■ **Problem statement**: Word for word, please restate each record and pass over the pictures.

■ **Data**:
####################
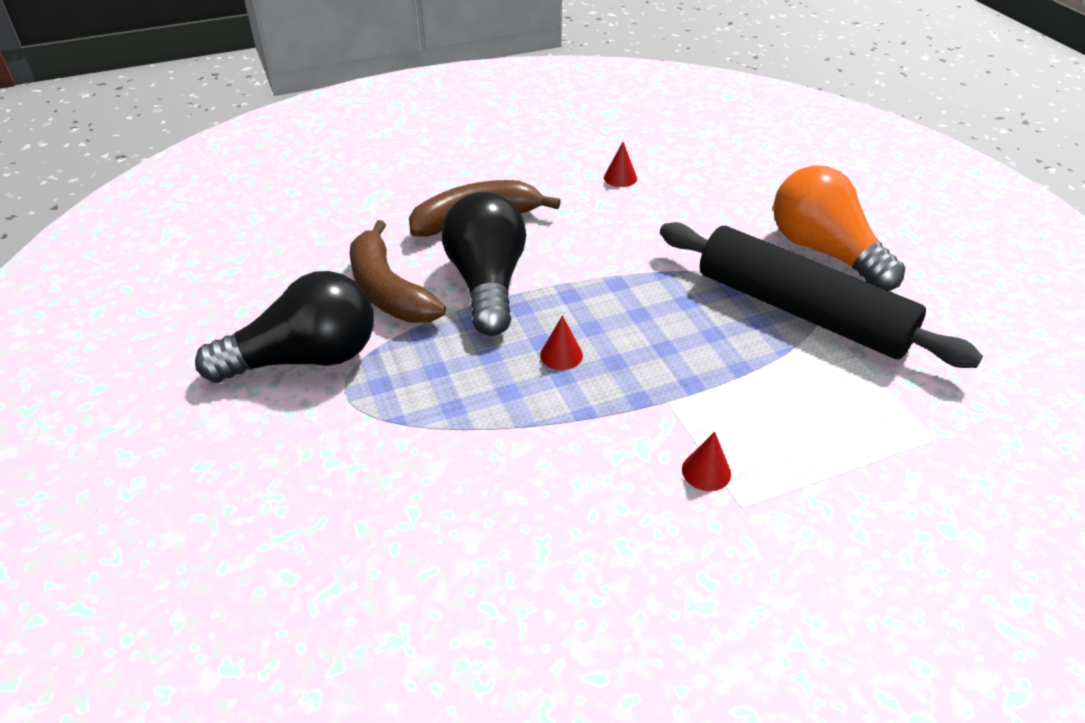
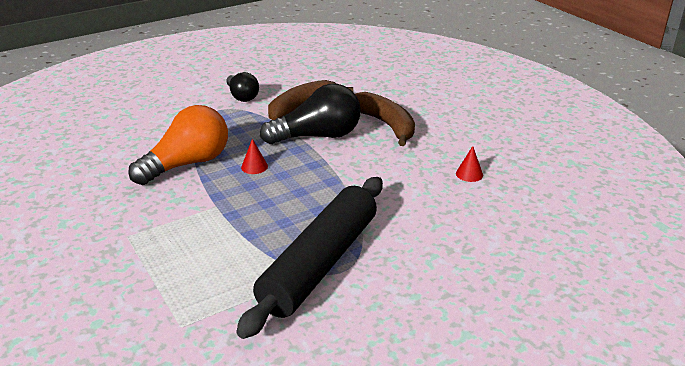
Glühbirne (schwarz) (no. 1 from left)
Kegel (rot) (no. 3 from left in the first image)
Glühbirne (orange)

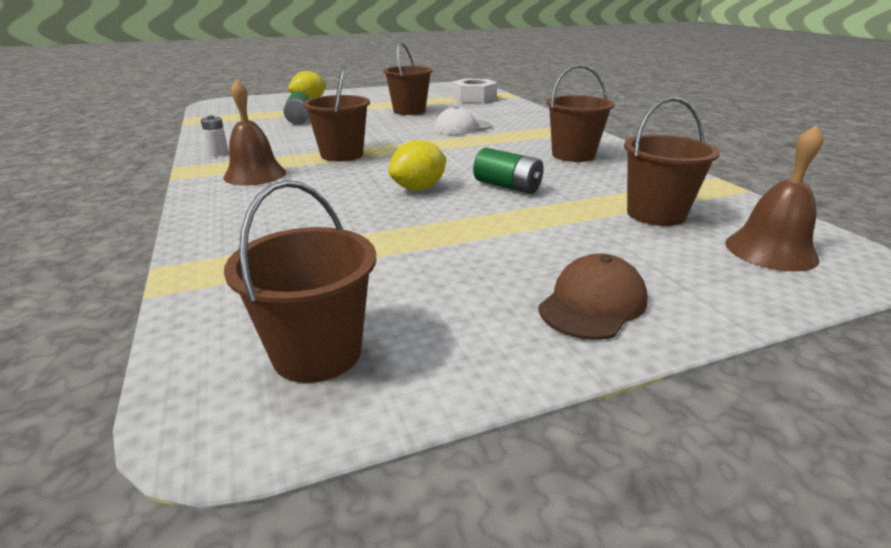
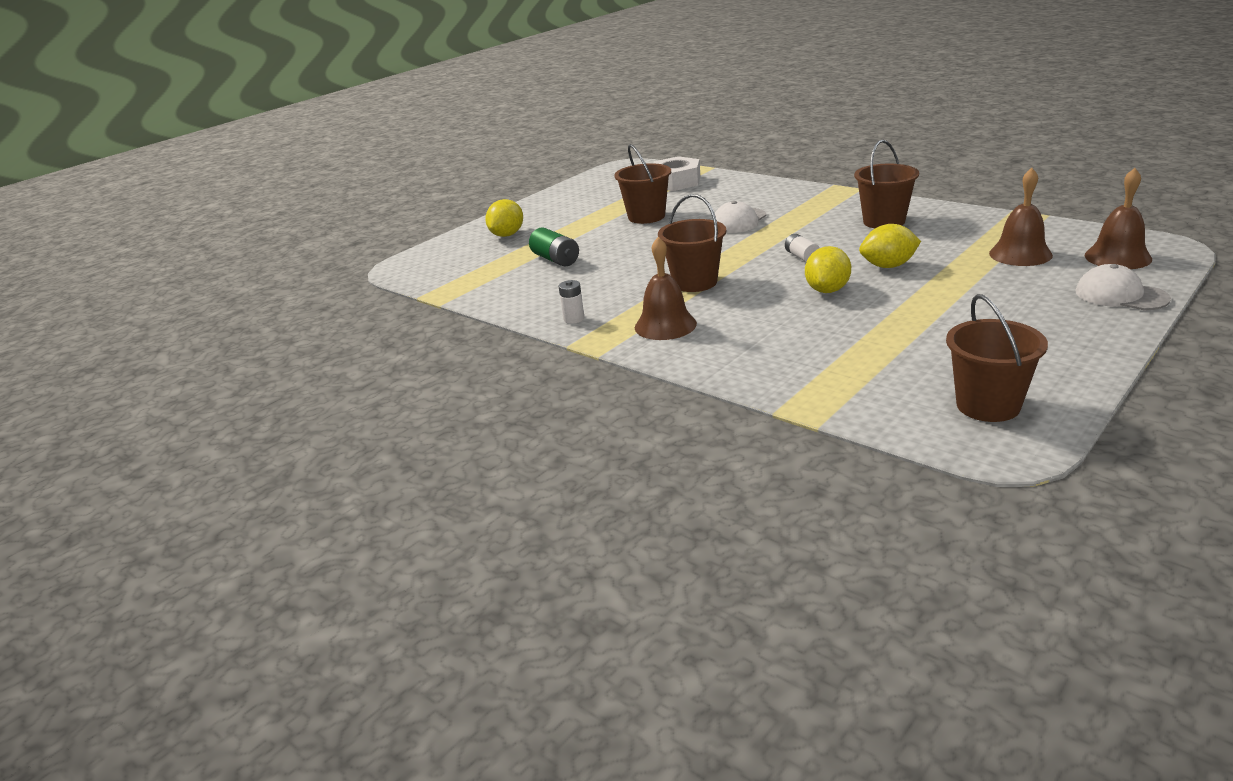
Zitrone (gelb) (no. 3 from left)
Kappe (braun)
Glocke (braun) (no. 2 from left)
Batterie (weiß) (no. 2 from left)
Kappe (weiß) (no. 2 from left)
####################
■ **Answer area**:
Glühbirne (schwarz) (no. 1 from left)
Kegel (rot) (no. 3 from left in the first image)
Glühbirne (orange)

Zitrone (gelb) (no. 3 from left)
Kappe (braun)
Glocke (braun) (no. 2 from left)
Batterie (weiß) (no. 2 from left)
Kappe (weiß) (no. 2 from left)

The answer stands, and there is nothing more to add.